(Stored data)
|---|

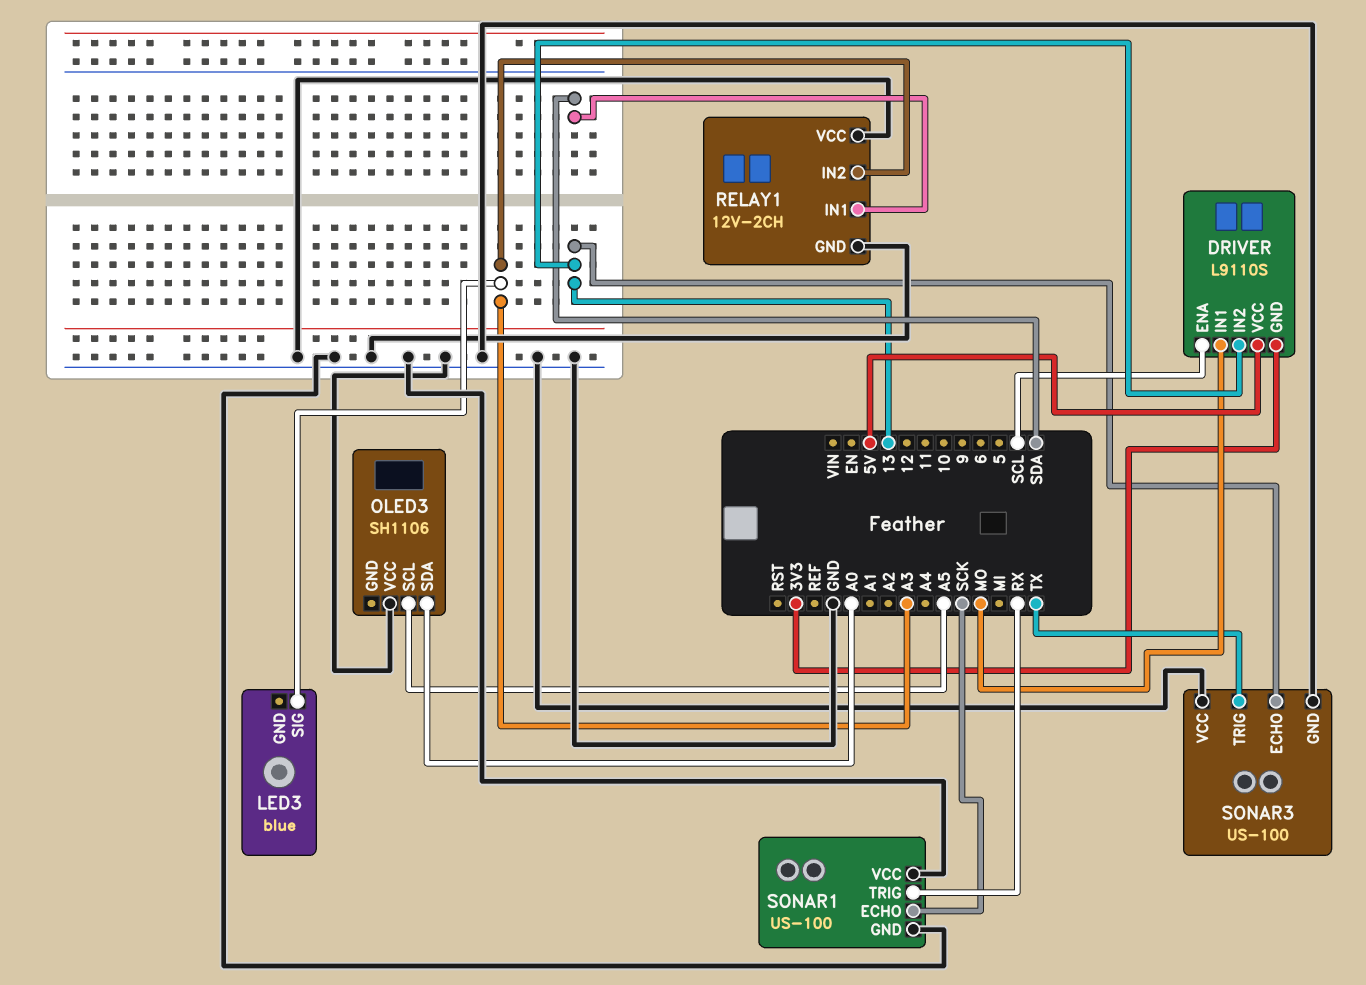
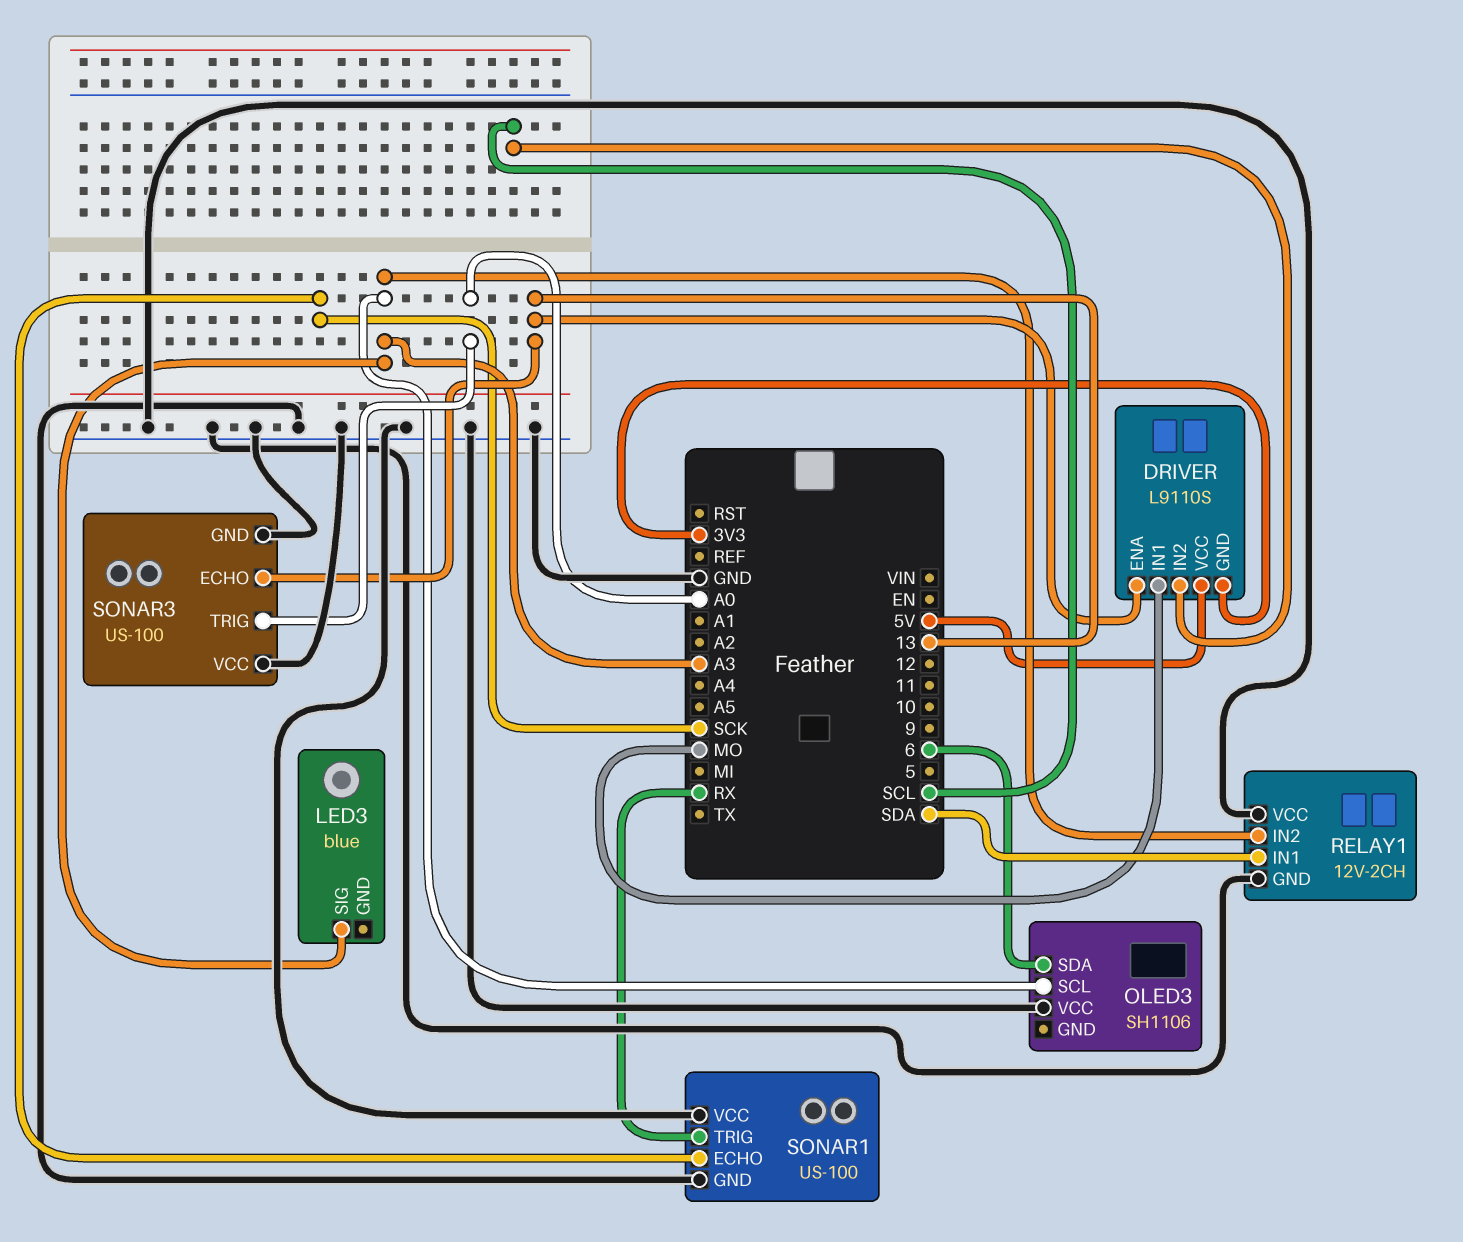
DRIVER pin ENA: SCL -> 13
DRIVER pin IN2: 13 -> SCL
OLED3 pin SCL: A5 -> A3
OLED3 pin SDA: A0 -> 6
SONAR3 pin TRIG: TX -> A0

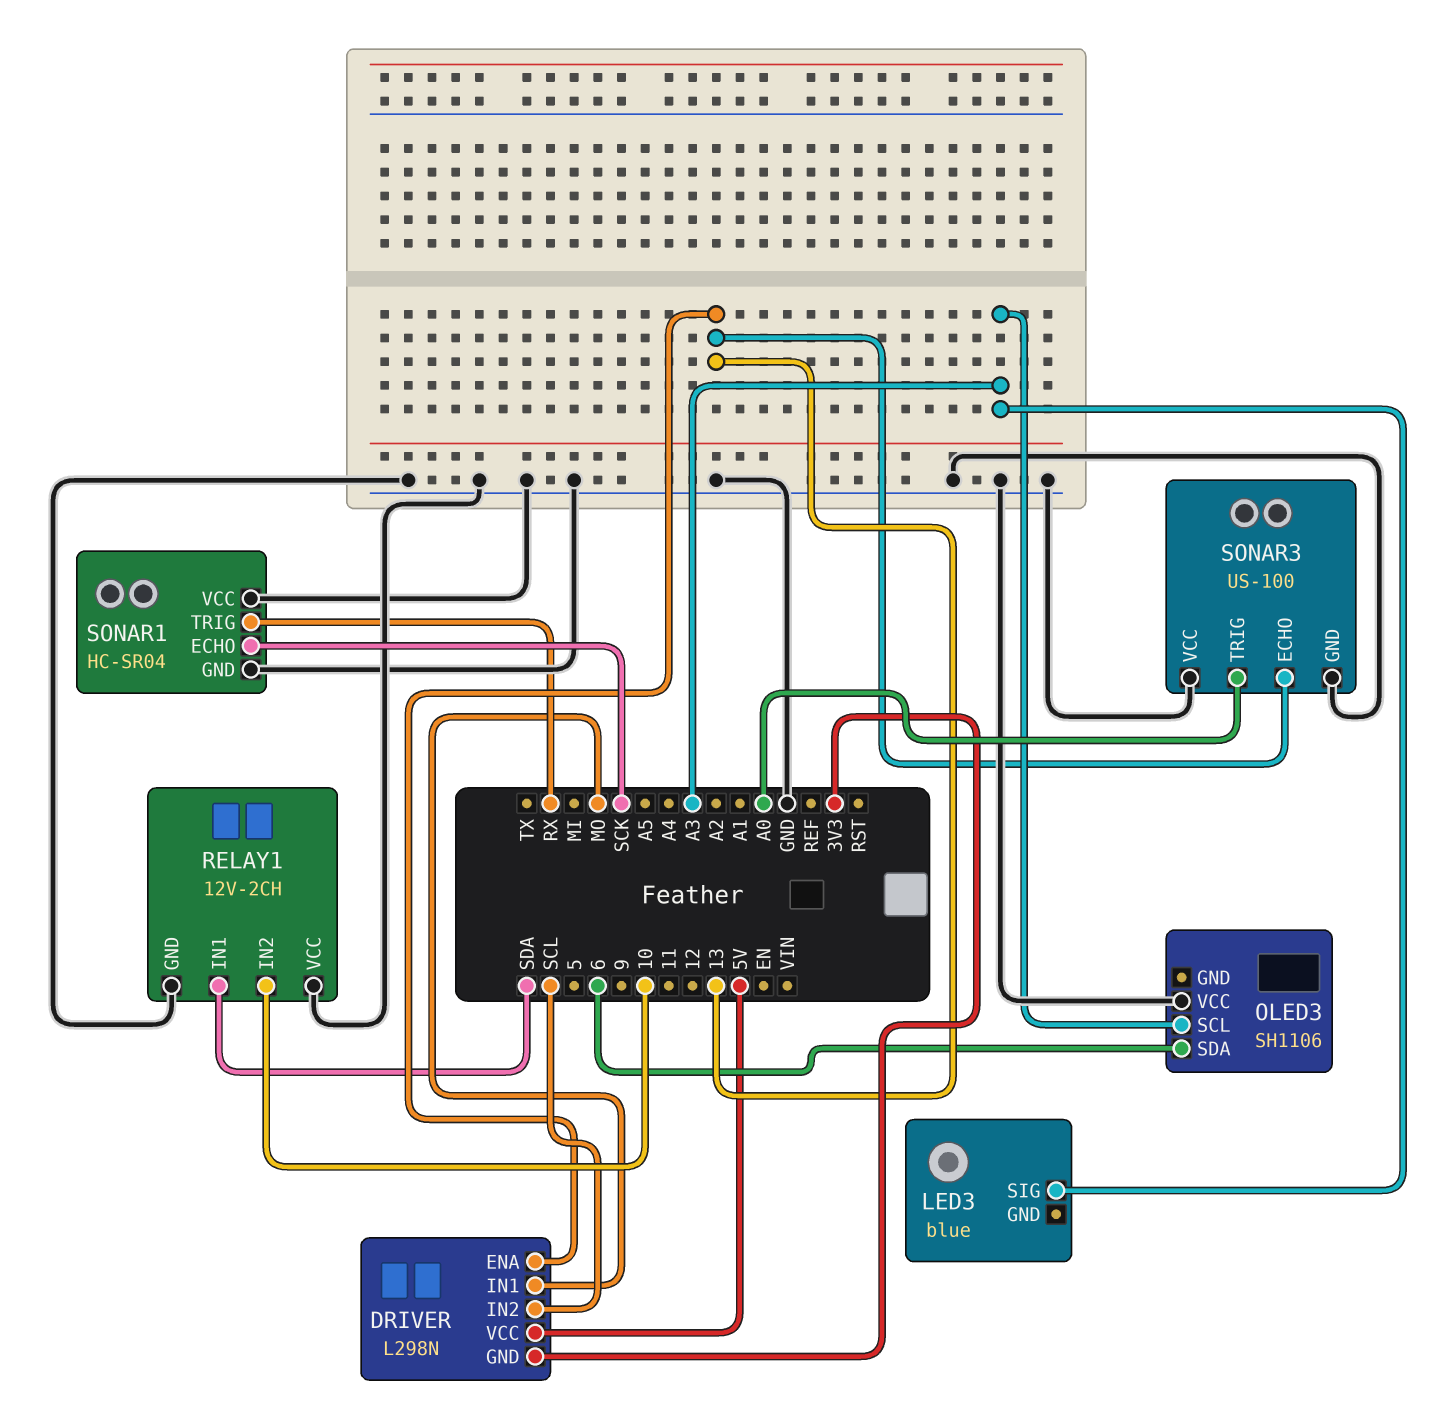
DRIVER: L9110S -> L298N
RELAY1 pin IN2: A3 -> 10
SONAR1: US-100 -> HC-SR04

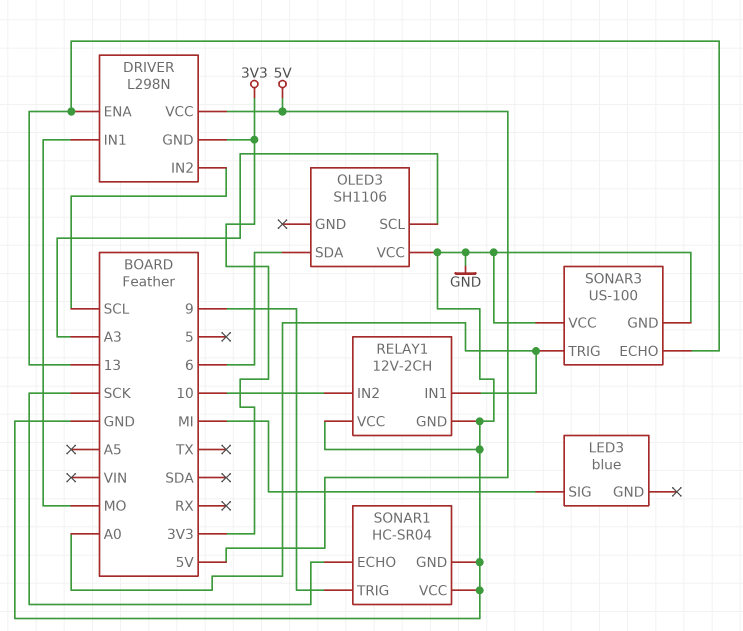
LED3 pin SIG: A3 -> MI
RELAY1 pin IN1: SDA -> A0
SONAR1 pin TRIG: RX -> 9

|---|

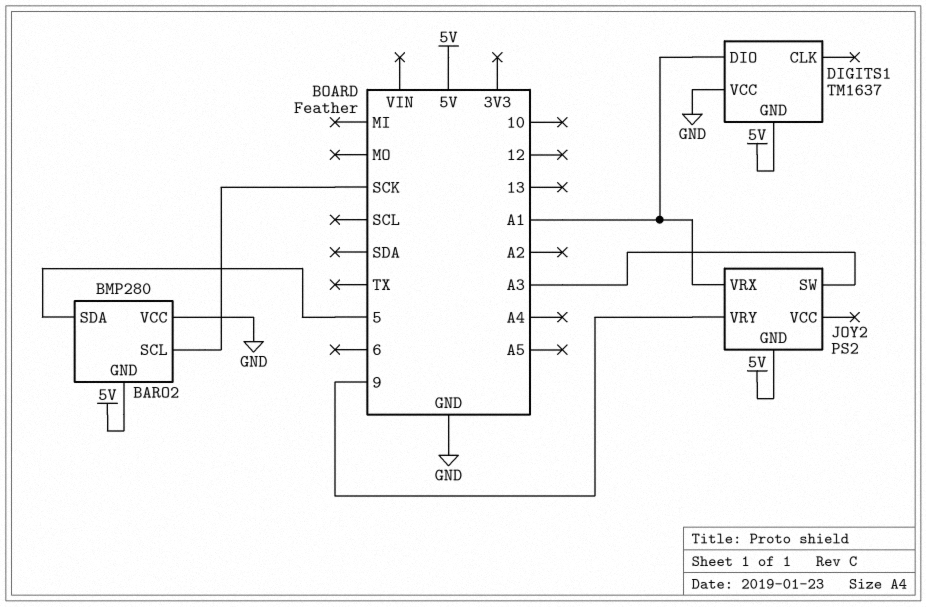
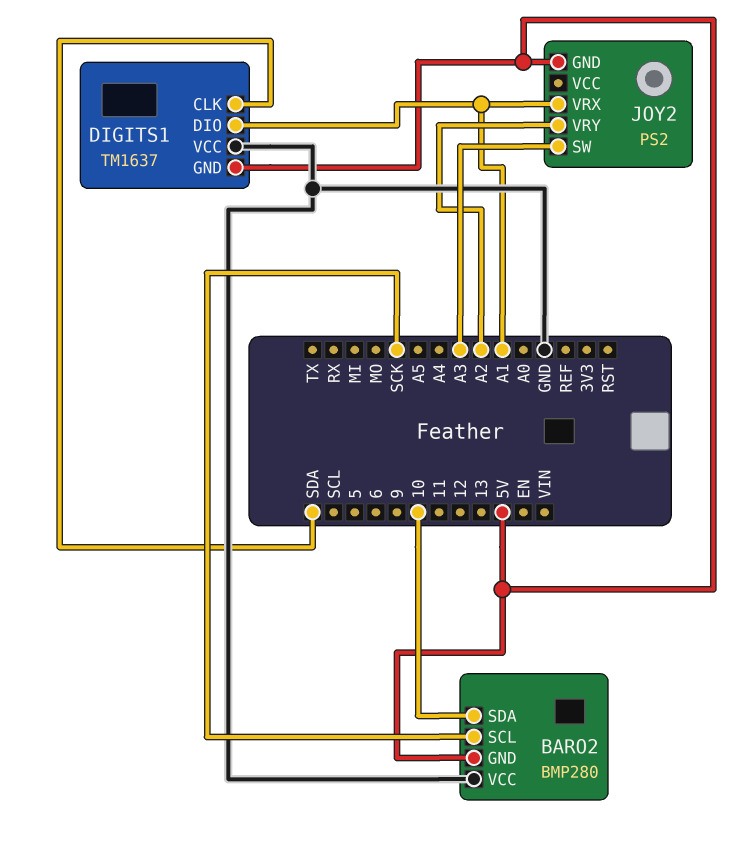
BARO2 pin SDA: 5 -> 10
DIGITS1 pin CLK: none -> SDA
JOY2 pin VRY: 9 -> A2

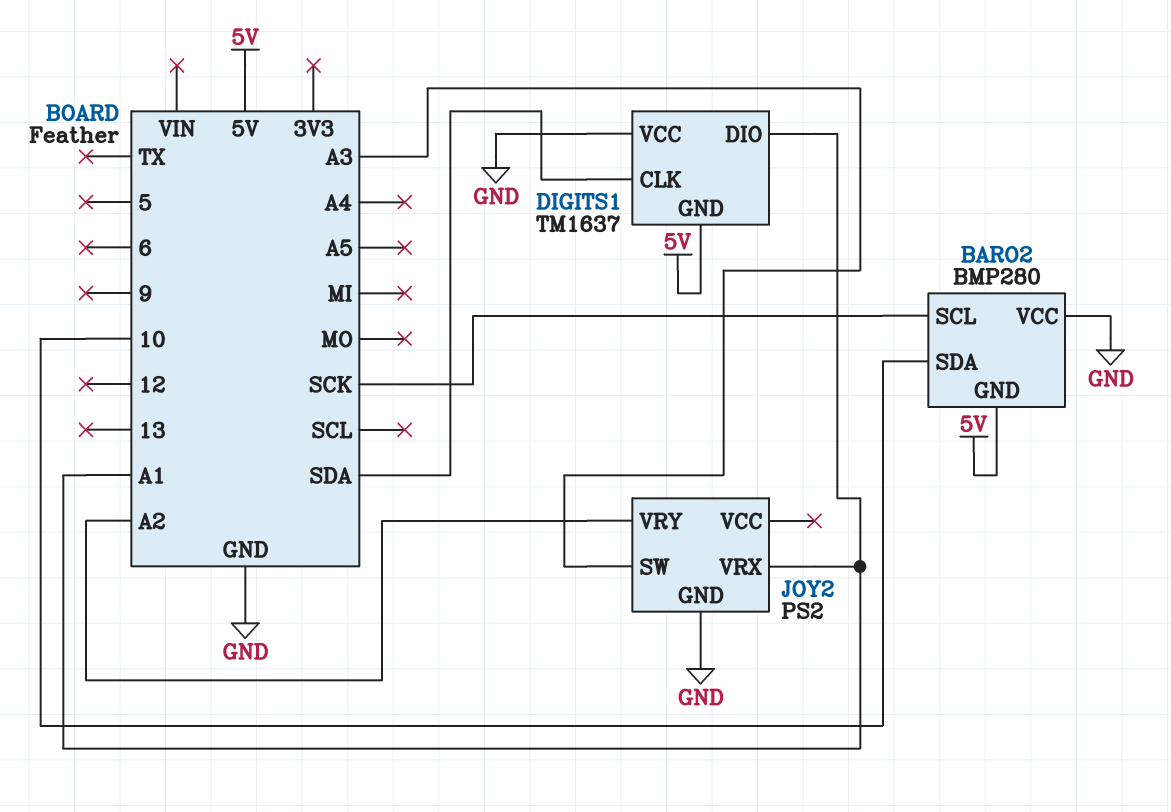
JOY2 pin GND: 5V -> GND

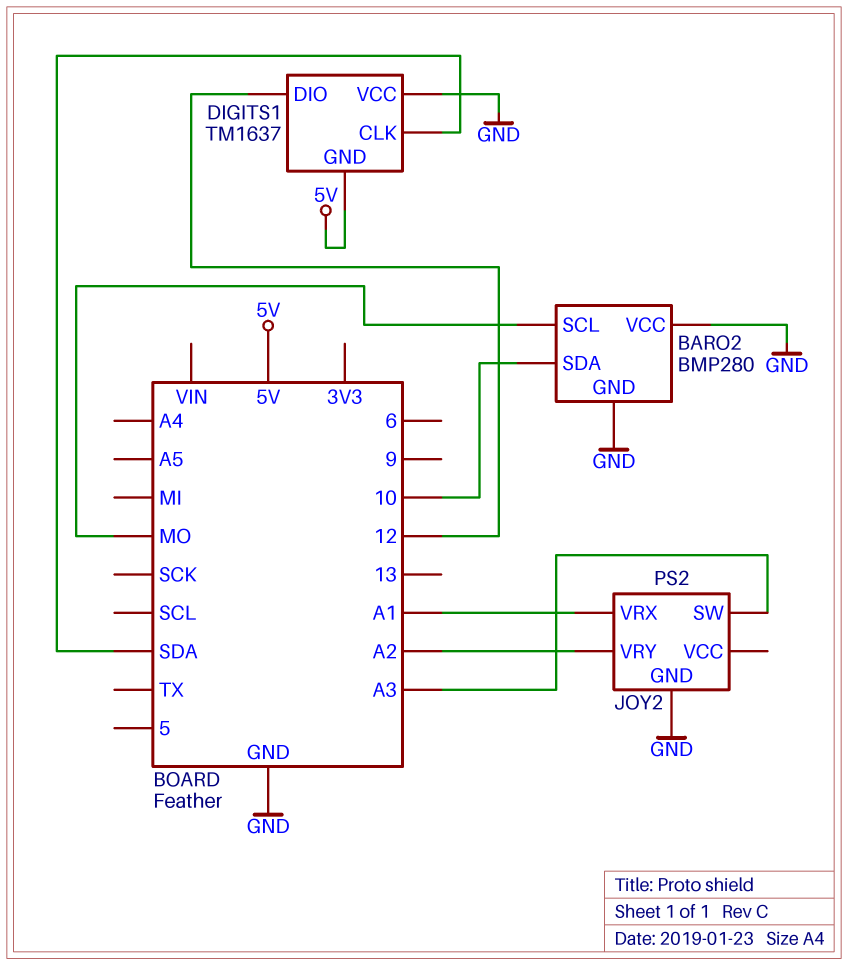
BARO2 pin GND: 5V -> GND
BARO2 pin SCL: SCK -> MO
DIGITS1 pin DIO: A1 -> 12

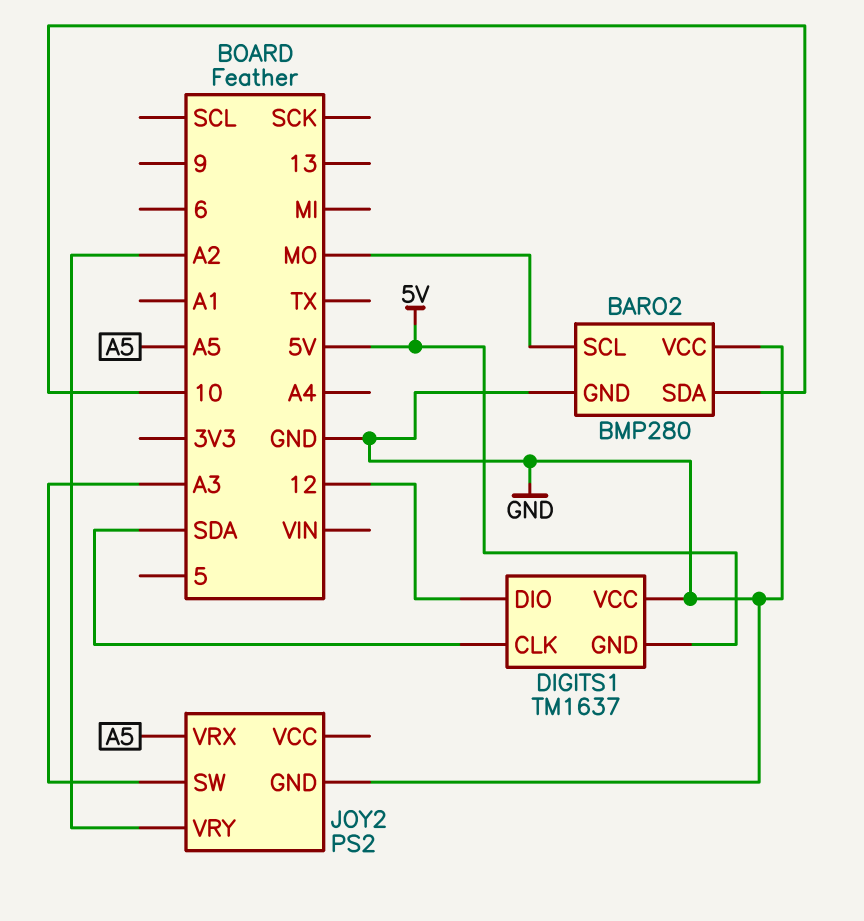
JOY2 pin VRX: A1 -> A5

|---|

*Your instructions*:
Give again, exactly as written above, every line from the one holding "BARO2 pin SCL: SCK -> MO" to the one holding "JOY2 pin VRX: A1 -> A5", with both ends kept and the pictures left out.

*Solution*:
BARO2 pin SCL: SCK -> MO
DIGITS1 pin DIO: A1 -> 12

JOY2 pin VRX: A1 -> A5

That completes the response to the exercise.